══ Data shown ══

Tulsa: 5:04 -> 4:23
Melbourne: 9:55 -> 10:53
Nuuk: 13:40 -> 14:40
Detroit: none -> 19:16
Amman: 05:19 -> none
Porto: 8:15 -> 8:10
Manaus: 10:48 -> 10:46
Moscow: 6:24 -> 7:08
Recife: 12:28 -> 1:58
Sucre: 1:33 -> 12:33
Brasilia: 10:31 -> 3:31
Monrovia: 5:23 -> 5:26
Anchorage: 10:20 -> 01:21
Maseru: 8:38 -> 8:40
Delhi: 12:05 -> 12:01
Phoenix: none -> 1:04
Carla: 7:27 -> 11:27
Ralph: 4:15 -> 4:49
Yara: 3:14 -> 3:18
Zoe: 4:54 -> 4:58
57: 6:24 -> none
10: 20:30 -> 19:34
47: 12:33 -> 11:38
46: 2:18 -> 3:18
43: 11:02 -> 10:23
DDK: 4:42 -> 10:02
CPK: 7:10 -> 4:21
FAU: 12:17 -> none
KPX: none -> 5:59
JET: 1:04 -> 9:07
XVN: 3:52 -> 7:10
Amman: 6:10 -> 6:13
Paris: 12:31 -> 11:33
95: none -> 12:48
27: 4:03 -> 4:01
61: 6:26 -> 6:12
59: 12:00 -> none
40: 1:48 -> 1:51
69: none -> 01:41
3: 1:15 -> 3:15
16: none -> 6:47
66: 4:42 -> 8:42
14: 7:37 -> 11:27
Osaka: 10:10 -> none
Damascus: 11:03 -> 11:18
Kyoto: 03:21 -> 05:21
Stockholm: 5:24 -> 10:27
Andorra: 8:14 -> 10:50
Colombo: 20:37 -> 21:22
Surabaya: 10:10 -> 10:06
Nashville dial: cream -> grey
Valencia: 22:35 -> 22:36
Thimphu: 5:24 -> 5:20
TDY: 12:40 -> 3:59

═══

Work to do: Write out the items from the start through the line containing "Surabaya: 10:10 -> 10:06", with that line included, keeping every line the same as it appears above.

Expected output:
Tulsa: 5:04 -> 4:23
Melbourne: 9:55 -> 10:53
Nuuk: 13:40 -> 14:40
Detroit: none -> 19:16
Amman: 05:19 -> none
Porto: 8:15 -> 8:10
Manaus: 10:48 -> 10:46
Moscow: 6:24 -> 7:08
Recife: 12:28 -> 1:58
Sucre: 1:33 -> 12:33
Brasilia: 10:31 -> 3:31
Monrovia: 5:23 -> 5:26
Anchorage: 10:20 -> 01:21
Maseru: 8:38 -> 8:40
Delhi: 12:05 -> 12:01
Phoenix: none -> 1:04
Carla: 7:27 -> 11:27
Ralph: 4:15 -> 4:49
Yara: 3:14 -> 3:18
Zoe: 4:54 -> 4:58
57: 6:24 -> none
10: 20:30 -> 19:34
47: 12:33 -> 11:38
46: 2:18 -> 3:18
43: 11:02 -> 10:23
DDK: 4:42 -> 10:02
CPK: 7:10 -> 4:21
FAU: 12:17 -> none
KPX: none -> 5:59
JET: 1:04 -> 9:07
XVN: 3:52 -> 7:10
Amman: 6:10 -> 6:13
Paris: 12:31 -> 11:33
95: none -> 12:48
27: 4:03 -> 4:01
61: 6:26 -> 6:12
59: 12:00 -> none
40: 1:48 -> 1:51
69: none -> 01:41
3: 1:15 -> 3:15
16: none -> 6:47
66: 4:42 -> 8:42
14: 7:37 -> 11:27
Osaka: 10:10 -> none
Damascus: 11:03 -> 11:18
Kyoto: 03:21 -> 05:21
Stockholm: 5:24 -> 10:27
Andorra: 8:14 -> 10:50
Colombo: 20:37 -> 21:22
Surabaya: 10:10 -> 10:06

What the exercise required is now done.